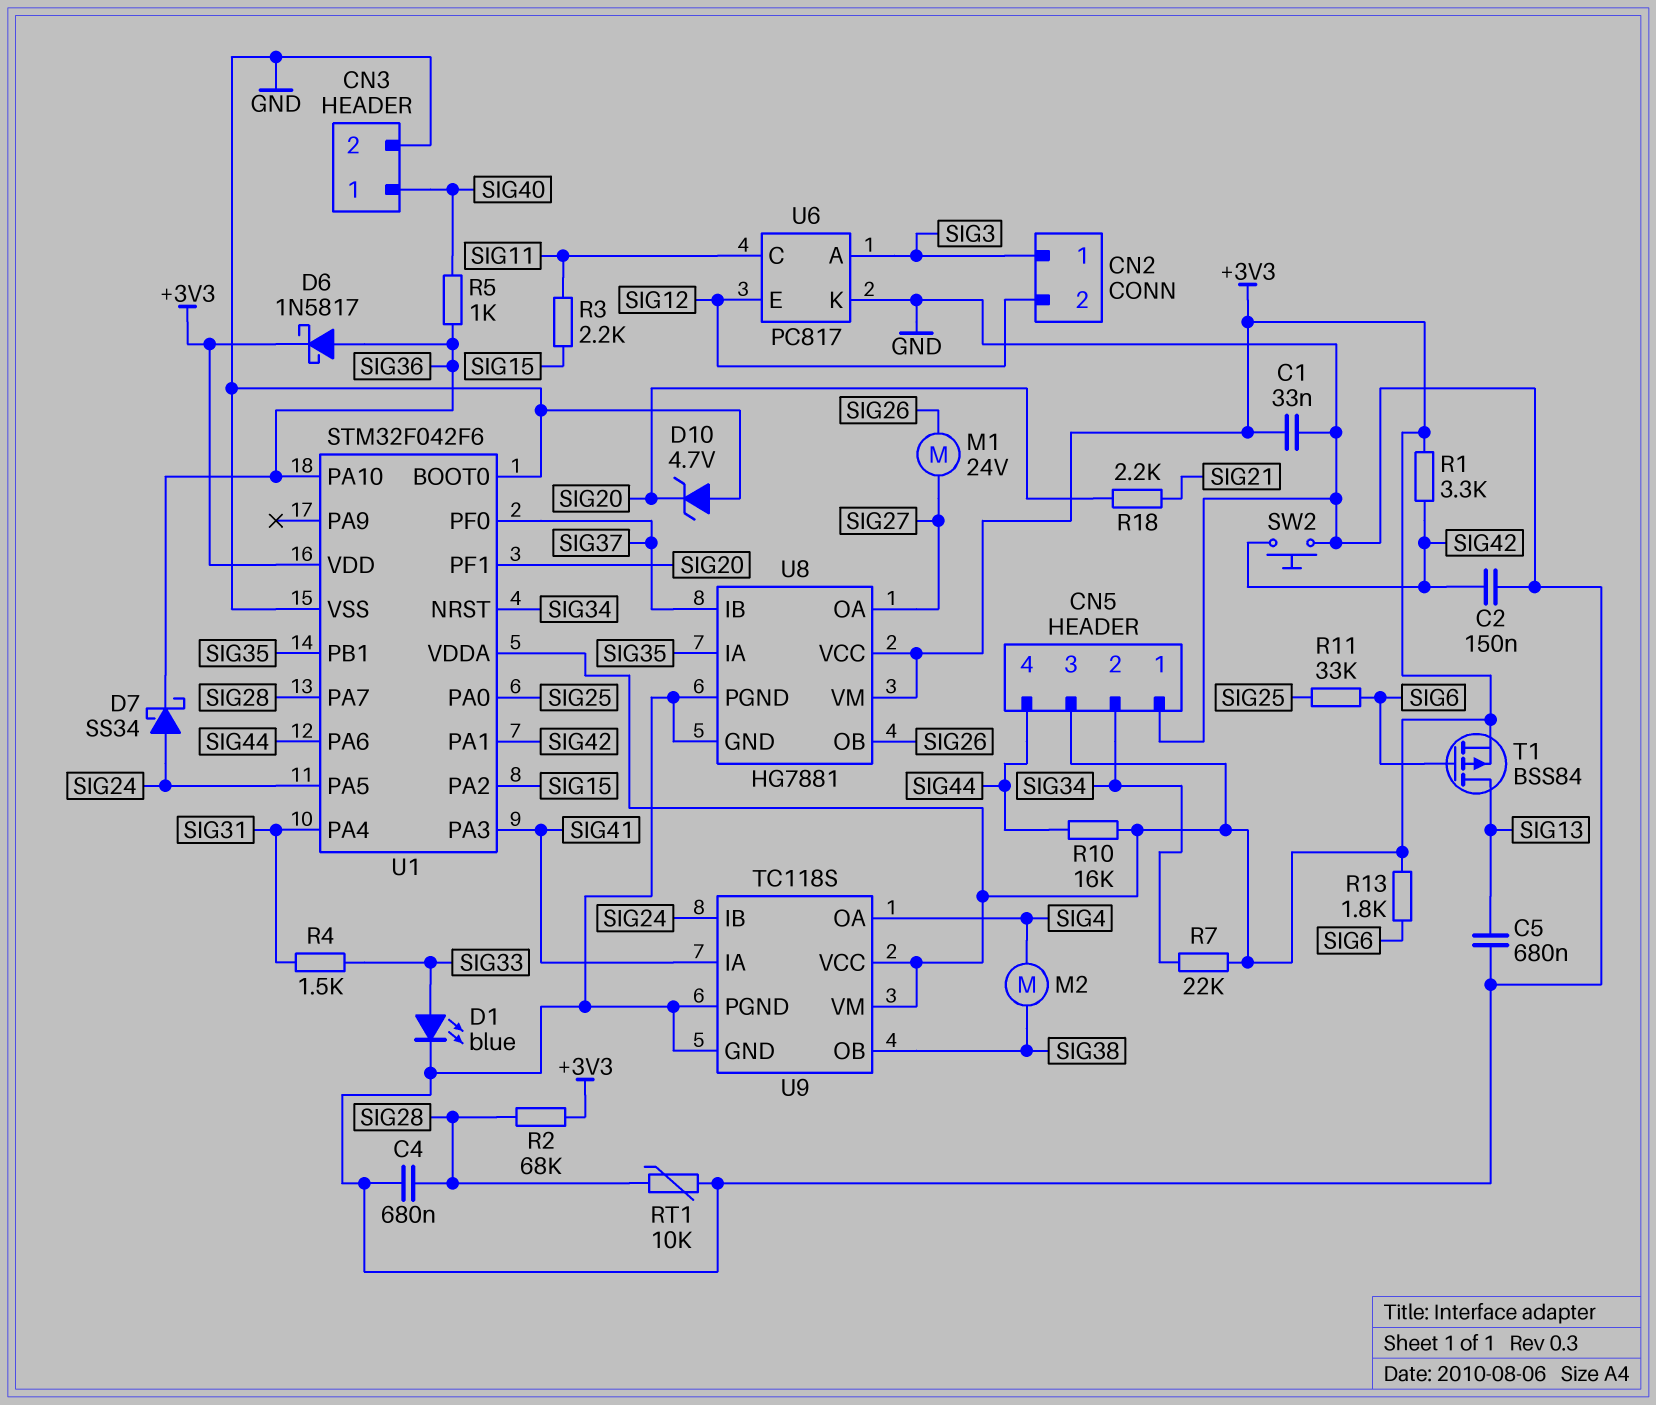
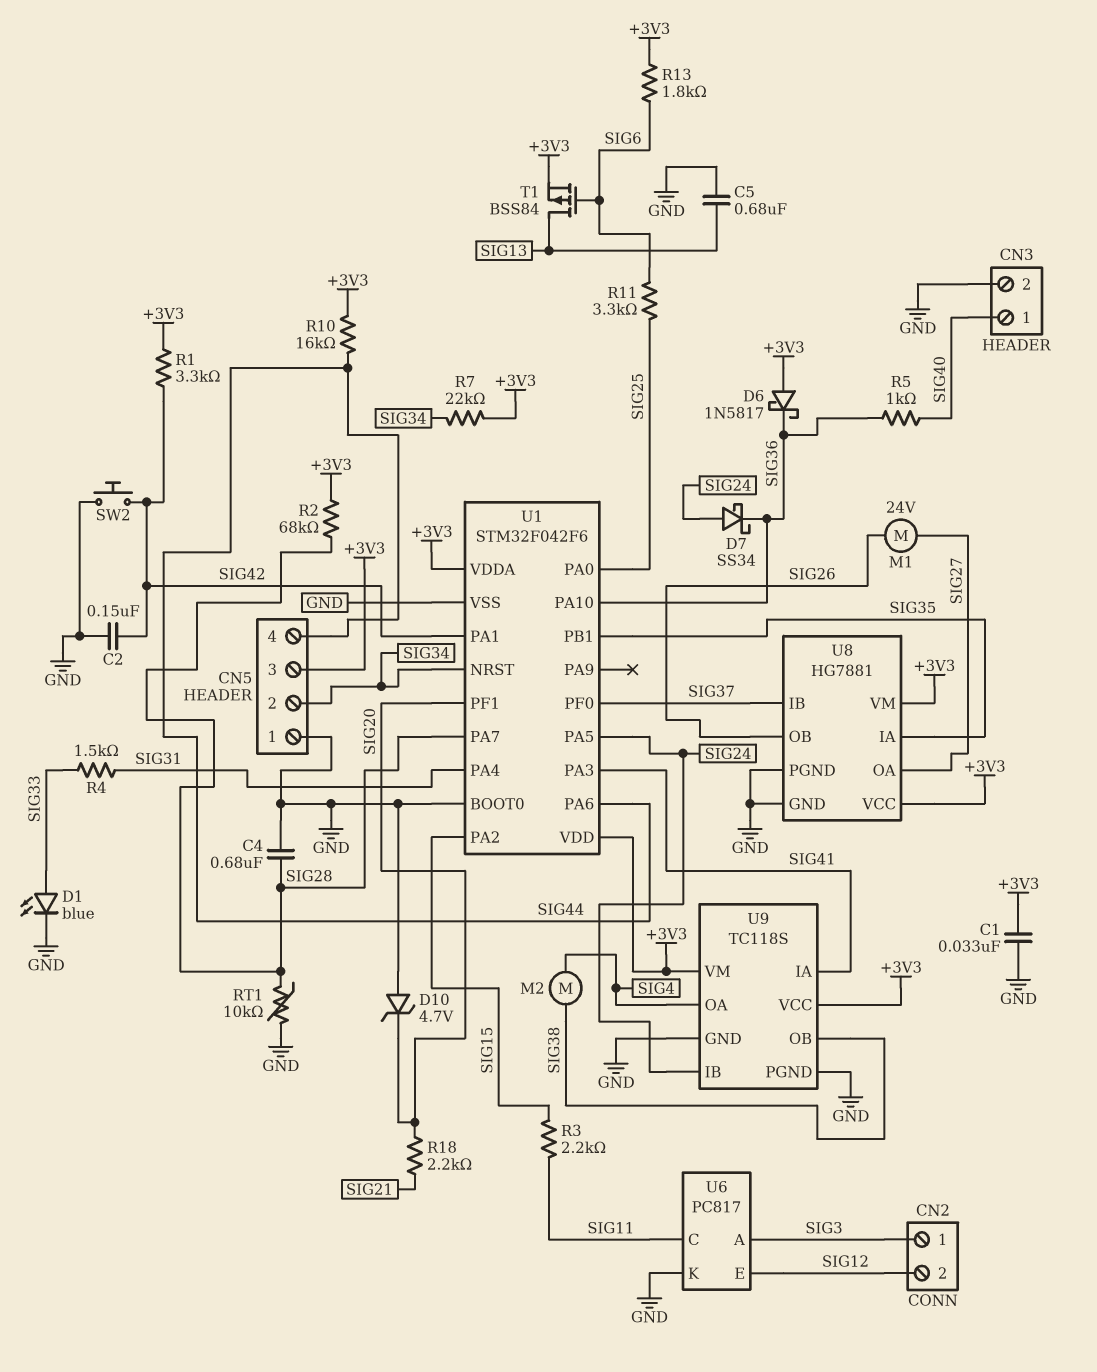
D6: schottky 1N5817 (A SIG36, K +3V3) -> schottky 1N5817 (A +3V3, K SIG36)
R11: 33k (SIG6, SIG25) -> 3.3k (SIG6, SIG25)

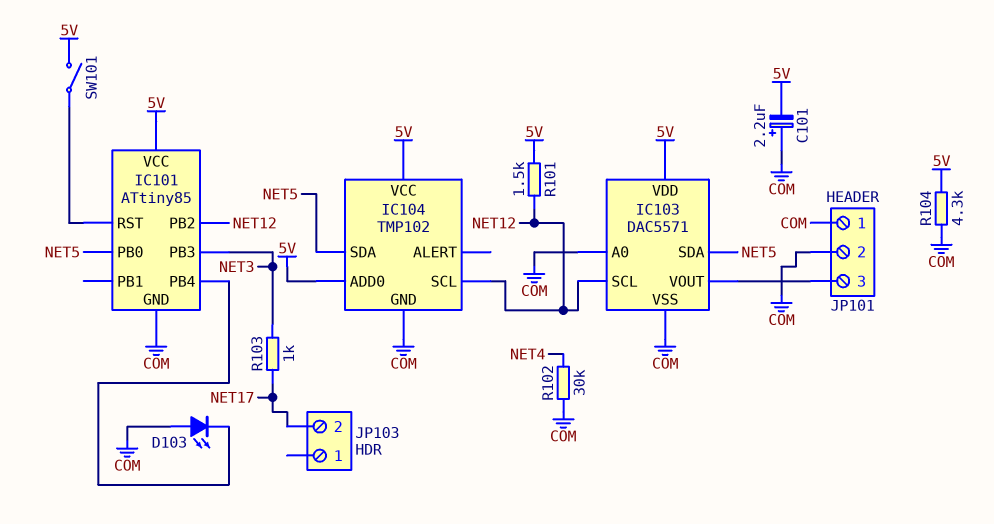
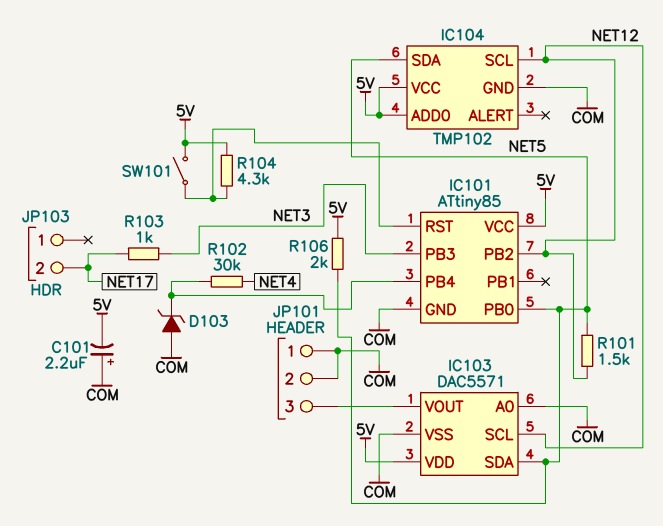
D103: LED (A COM, K IC101/PB4) -> zener (A COM, K IC101/PB4)
R101: 1.5k (5V, NET12) -> 1.5k (NET5, NET12)
R102: 30k (COM, NET4) -> 30k (IC101/PB4, NET4)
R104: 4.3k (5V, COM) -> 4.3k (5V, IC101/RST)
R106: none -> 2k (5V, NET5)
_ _ _
WHAT YOU ARE ASKED TO DO: Could you transcribe the records above exactly, leaving every picture out?

SOLUTION FOR THIS PROBLEM:
D6: schottky 1N5817 (A SIG36, K +3V3) -> schottky 1N5817 (A +3V3, K SIG36)
R11: 33k (SIG6, SIG25) -> 3.3k (SIG6, SIG25)

D103: LED (A COM, K IC101/PB4) -> zener (A COM, K IC101/PB4)
R101: 1.5k (5V, NET12) -> 1.5k (NET5, NET12)
R102: 30k (COM, NET4) -> 30k (IC101/PB4, NET4)
R104: 4.3k (5V, COM) -> 4.3k (5V, IC101/RST)
R106: none -> 2k (5V, NET5)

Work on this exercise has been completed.